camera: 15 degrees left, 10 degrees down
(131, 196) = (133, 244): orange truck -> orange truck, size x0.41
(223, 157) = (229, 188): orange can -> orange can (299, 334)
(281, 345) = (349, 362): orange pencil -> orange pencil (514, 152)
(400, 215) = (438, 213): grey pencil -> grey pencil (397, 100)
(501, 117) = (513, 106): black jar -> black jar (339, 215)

··········

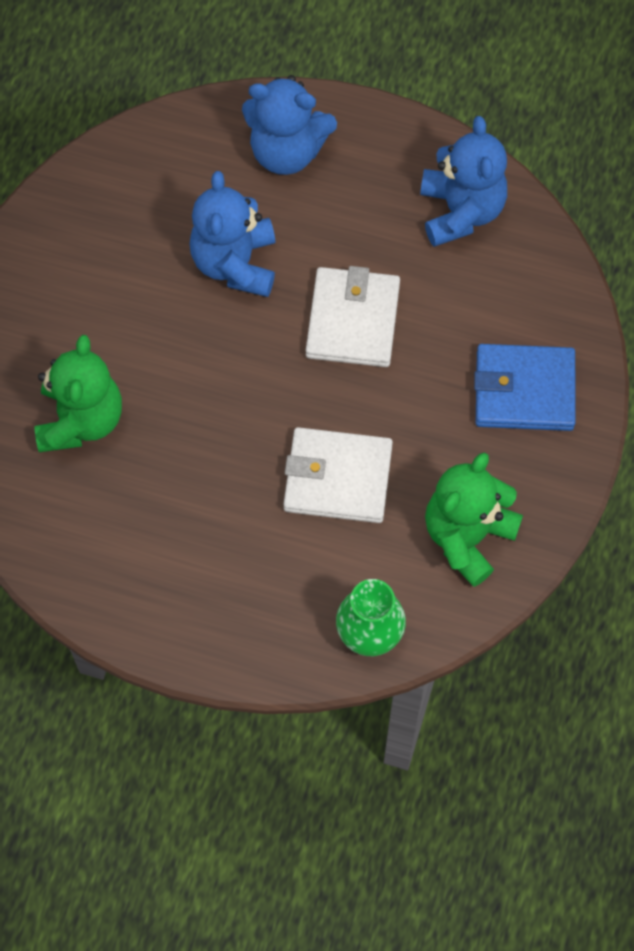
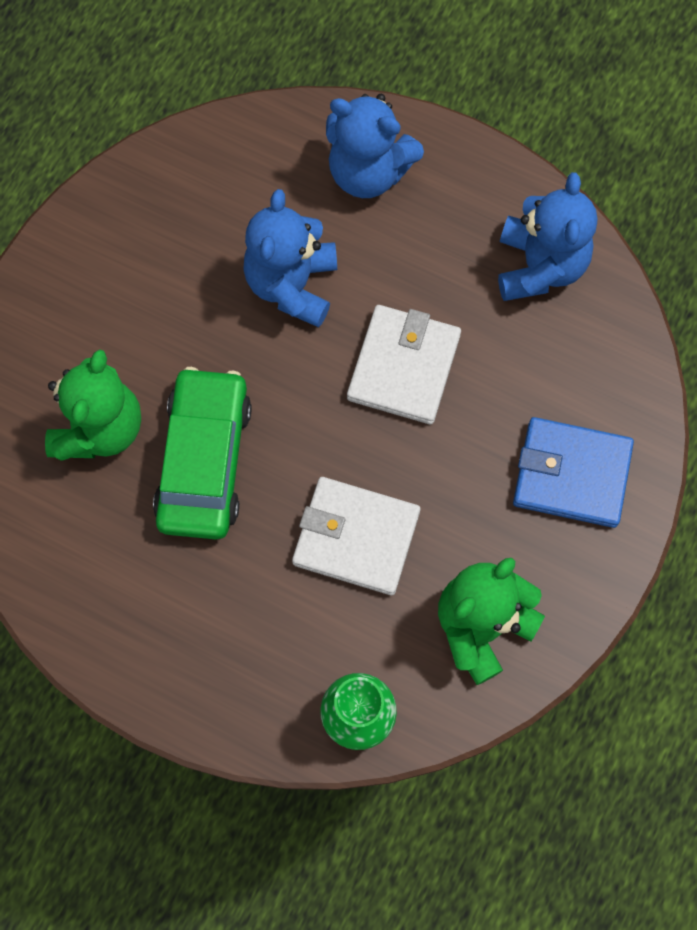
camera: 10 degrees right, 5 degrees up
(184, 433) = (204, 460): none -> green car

··········

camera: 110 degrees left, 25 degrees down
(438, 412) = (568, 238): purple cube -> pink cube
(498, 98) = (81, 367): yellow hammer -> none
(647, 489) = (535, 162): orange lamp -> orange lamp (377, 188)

··········

> **Task prompt**
Set aside each line above that includes the string "down" and report it.

> **Response for this exercise**
camera: 15 degrees left, 10 degrees down
camera: 110 degrees left, 25 degrees down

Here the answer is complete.